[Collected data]
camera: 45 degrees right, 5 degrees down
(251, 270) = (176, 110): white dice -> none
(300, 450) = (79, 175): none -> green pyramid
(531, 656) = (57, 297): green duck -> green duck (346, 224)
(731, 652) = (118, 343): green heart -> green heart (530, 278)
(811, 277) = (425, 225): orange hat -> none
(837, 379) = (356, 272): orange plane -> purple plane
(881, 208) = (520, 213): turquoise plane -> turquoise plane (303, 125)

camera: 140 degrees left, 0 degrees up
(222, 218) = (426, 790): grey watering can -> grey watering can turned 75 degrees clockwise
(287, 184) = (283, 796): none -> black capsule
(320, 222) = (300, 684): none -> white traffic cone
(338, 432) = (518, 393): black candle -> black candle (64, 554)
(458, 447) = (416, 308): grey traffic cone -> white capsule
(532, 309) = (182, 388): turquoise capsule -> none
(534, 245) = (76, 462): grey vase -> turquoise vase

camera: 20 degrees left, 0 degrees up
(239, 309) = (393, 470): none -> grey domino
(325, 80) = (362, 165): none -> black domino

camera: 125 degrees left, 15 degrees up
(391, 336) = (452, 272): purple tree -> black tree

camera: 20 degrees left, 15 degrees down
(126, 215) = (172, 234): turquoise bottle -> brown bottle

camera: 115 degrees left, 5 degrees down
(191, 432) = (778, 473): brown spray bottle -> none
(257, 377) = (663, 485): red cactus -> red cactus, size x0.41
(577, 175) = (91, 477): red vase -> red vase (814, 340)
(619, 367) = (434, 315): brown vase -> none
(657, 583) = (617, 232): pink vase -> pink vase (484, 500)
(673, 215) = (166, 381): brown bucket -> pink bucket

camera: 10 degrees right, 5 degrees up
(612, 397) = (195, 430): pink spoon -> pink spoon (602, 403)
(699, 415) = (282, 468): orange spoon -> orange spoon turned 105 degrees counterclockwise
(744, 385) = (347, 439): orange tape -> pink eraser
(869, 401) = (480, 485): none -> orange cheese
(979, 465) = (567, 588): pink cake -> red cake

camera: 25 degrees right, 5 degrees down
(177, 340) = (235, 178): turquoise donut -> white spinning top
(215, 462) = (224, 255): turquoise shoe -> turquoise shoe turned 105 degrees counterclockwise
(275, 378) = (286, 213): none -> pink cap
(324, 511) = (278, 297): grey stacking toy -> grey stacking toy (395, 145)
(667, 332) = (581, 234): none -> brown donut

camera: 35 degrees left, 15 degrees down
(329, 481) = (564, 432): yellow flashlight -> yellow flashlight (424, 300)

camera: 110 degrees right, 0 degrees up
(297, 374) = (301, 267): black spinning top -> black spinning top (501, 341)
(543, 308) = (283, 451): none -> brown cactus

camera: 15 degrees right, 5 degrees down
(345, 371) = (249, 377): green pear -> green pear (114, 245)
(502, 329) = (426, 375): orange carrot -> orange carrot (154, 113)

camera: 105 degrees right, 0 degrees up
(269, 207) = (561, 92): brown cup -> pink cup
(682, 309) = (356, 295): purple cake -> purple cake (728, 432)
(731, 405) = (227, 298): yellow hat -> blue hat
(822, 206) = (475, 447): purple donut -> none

— Instructions for the task —
Repeat the data above exactly.

— Response —
camera: 45 degrees right, 5 degrees down
(251, 270) = (176, 110): white dice -> none
(300, 450) = (79, 175): none -> green pyramid
(531, 656) = (57, 297): green duck -> green duck (346, 224)
(731, 652) = (118, 343): green heart -> green heart (530, 278)
(811, 277) = (425, 225): orange hat -> none
(837, 379) = (356, 272): orange plane -> purple plane
(881, 208) = (520, 213): turquoise plane -> turquoise plane (303, 125)

camera: 140 degrees left, 0 degrees up
(222, 218) = (426, 790): grey watering can -> grey watering can turned 75 degrees clockwise
(287, 184) = (283, 796): none -> black capsule
(320, 222) = (300, 684): none -> white traffic cone
(338, 432) = (518, 393): black candle -> black candle (64, 554)
(458, 447) = (416, 308): grey traffic cone -> white capsule
(532, 309) = (182, 388): turquoise capsule -> none
(534, 245) = (76, 462): grey vase -> turquoise vase

camera: 20 degrees left, 0 degrees up
(239, 309) = (393, 470): none -> grey domino
(325, 80) = (362, 165): none -> black domino

camera: 125 degrees left, 15 degrees up
(391, 336) = (452, 272): purple tree -> black tree

camera: 20 degrees left, 15 degrees down
(126, 215) = (172, 234): turquoise bottle -> brown bottle

camera: 115 degrees left, 5 degrees down
(191, 432) = (778, 473): brown spray bottle -> none
(257, 377) = (663, 485): red cactus -> red cactus, size x0.41
(577, 175) = (91, 477): red vase -> red vase (814, 340)
(619, 367) = (434, 315): brown vase -> none
(657, 583) = (617, 232): pink vase -> pink vase (484, 500)
(673, 215) = (166, 381): brown bucket -> pink bucket

camera: 10 degrees right, 5 degrees up
(612, 397) = (195, 430): pink spoon -> pink spoon (602, 403)
(699, 415) = (282, 468): orange spoon -> orange spoon turned 105 degrees counterclockwise
(744, 385) = (347, 439): orange tape -> pink eraser
(869, 401) = (480, 485): none -> orange cheese
(979, 465) = (567, 588): pink cake -> red cake

camera: 25 degrees right, 5 degrees down
(177, 340) = (235, 178): turquoise donut -> white spinning top
(215, 462) = (224, 255): turquoise shoe -> turquoise shoe turned 105 degrees counterclockwise
(275, 378) = (286, 213): none -> pink cap
(324, 511) = (278, 297): grey stacking toy -> grey stacking toy (395, 145)
(667, 332) = (581, 234): none -> brown donut

camera: 35 degrees left, 15 degrees down
(329, 481) = (564, 432): yellow flashlight -> yellow flashlight (424, 300)

camera: 110 degrees right, 0 degrees up
(297, 374) = (301, 267): black spinning top -> black spinning top (501, 341)
(543, 308) = (283, 451): none -> brown cactus

camera: 15 degrees right, 5 degrees down
(345, 371) = (249, 377): green pear -> green pear (114, 245)
(502, 329) = (426, 375): orange carrot -> orange carrot (154, 113)

camera: 105 degrees right, 0 degrees up
(269, 207) = (561, 92): brown cup -> pink cup
(682, 309) = (356, 295): purple cake -> purple cake (728, 432)
(731, 405) = (227, 298): yellow hat -> blue hat
(822, 206) = (475, 447): purple donut -> none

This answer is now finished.